= Beginning of Section =

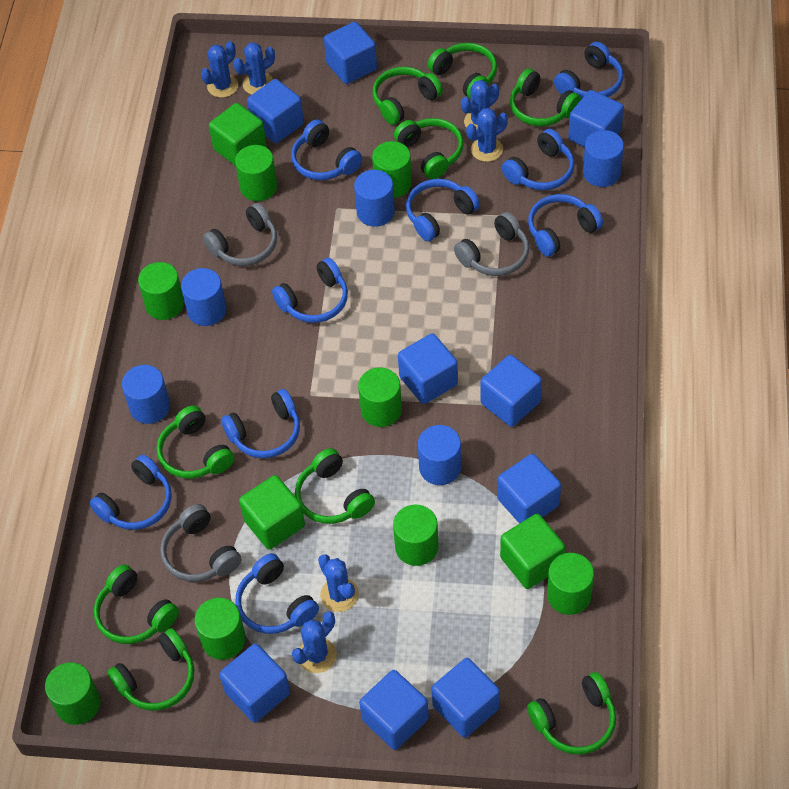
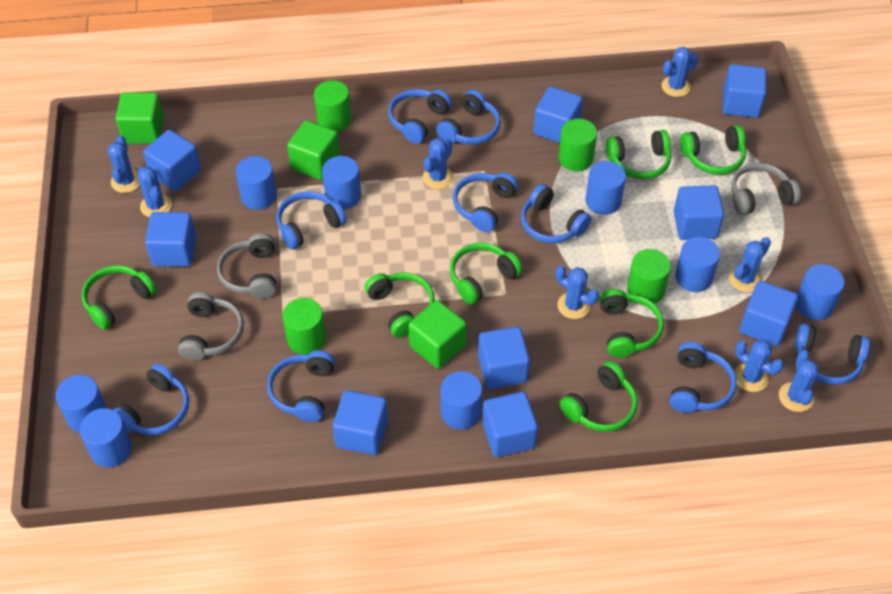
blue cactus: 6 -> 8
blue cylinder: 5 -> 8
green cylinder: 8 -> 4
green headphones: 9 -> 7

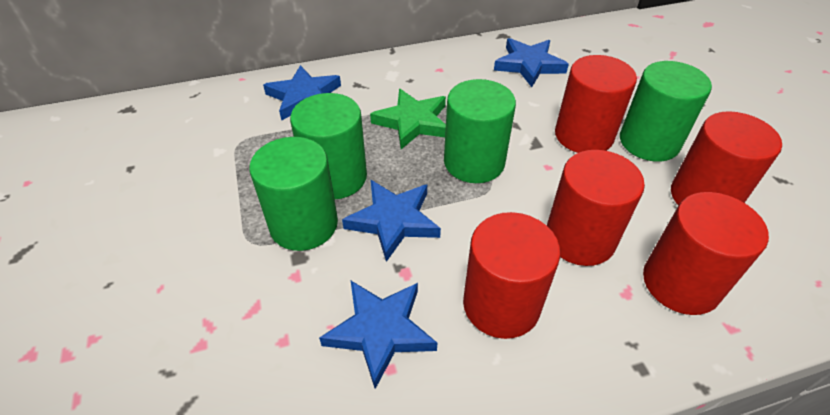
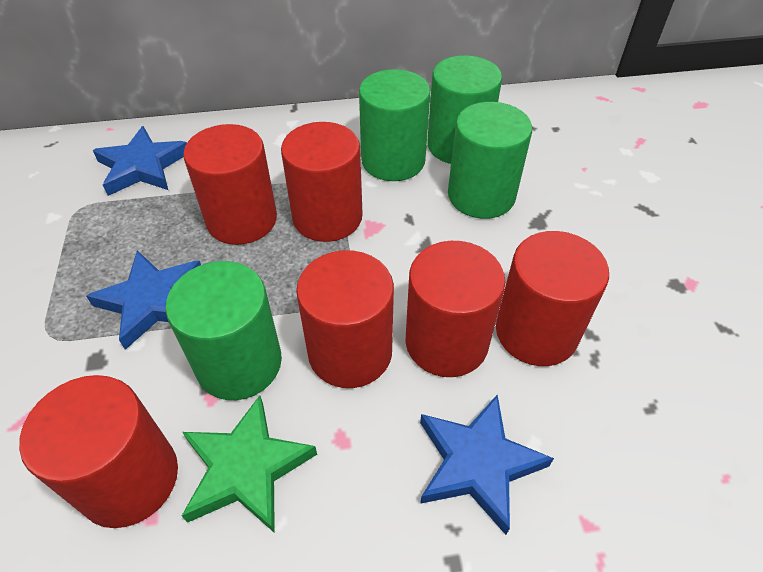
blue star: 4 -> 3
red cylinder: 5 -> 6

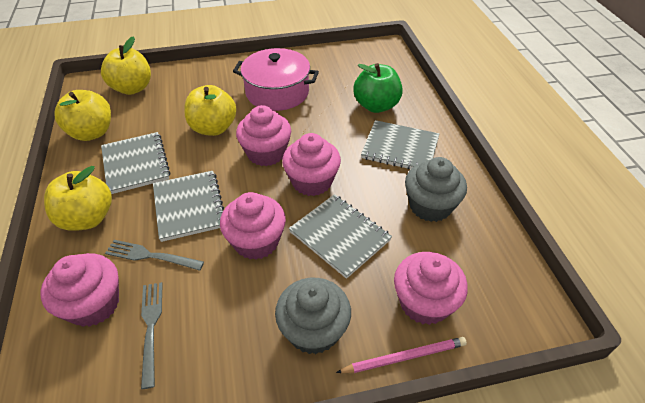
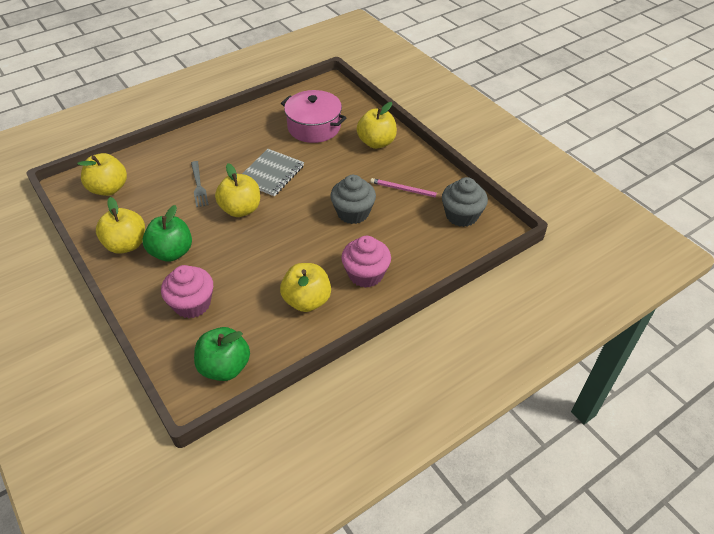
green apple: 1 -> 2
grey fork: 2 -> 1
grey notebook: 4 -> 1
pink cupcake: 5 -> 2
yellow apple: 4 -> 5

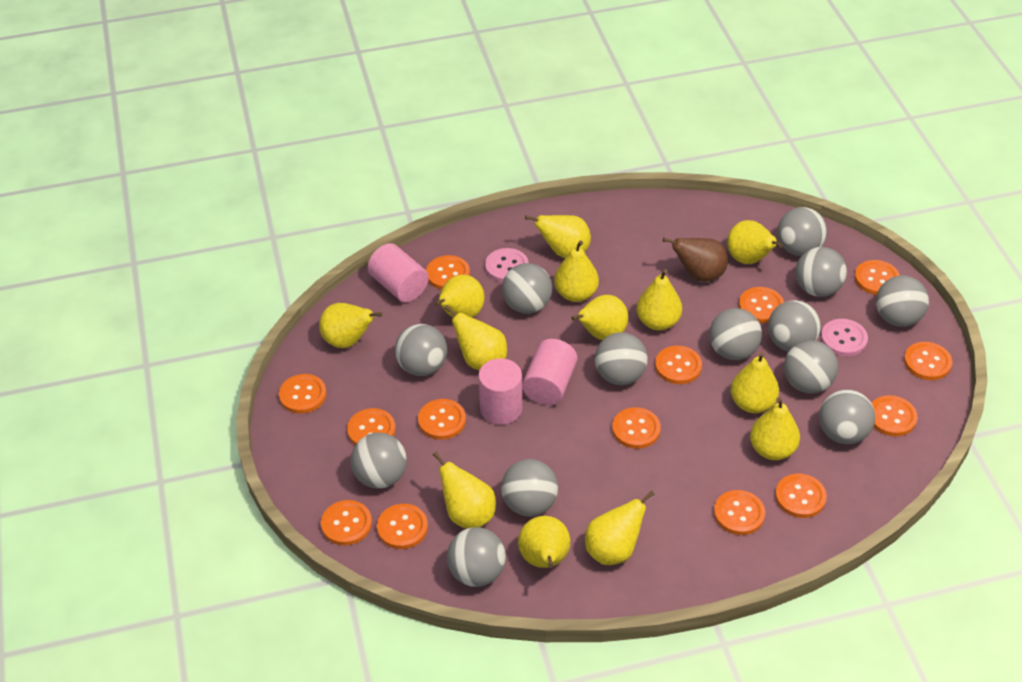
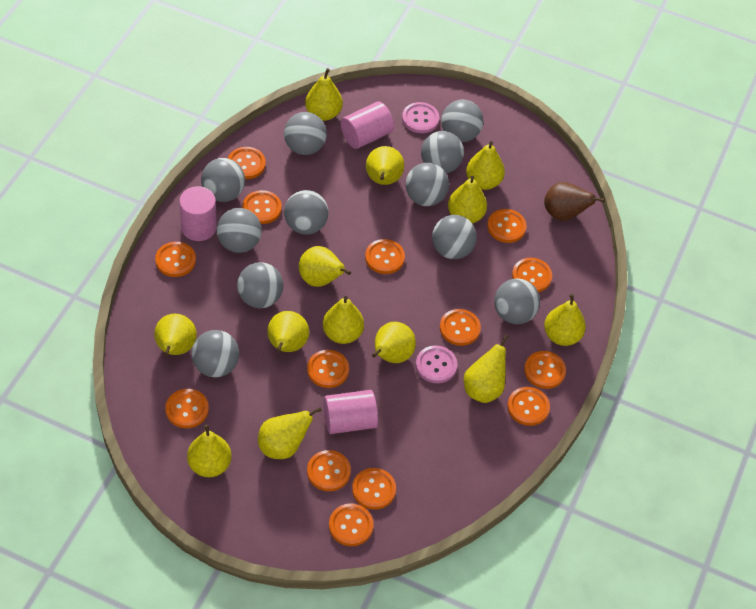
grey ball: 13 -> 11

= End of Section =

The output is the records exactly as they read, with no pictures in it.

blue cactus: 6 -> 8
blue cylinder: 5 -> 8
green cylinder: 8 -> 4
green headphones: 9 -> 7

blue star: 4 -> 3
red cylinder: 5 -> 6

green apple: 1 -> 2
grey fork: 2 -> 1
grey notebook: 4 -> 1
pink cupcake: 5 -> 2
yellow apple: 4 -> 5

grey ball: 13 -> 11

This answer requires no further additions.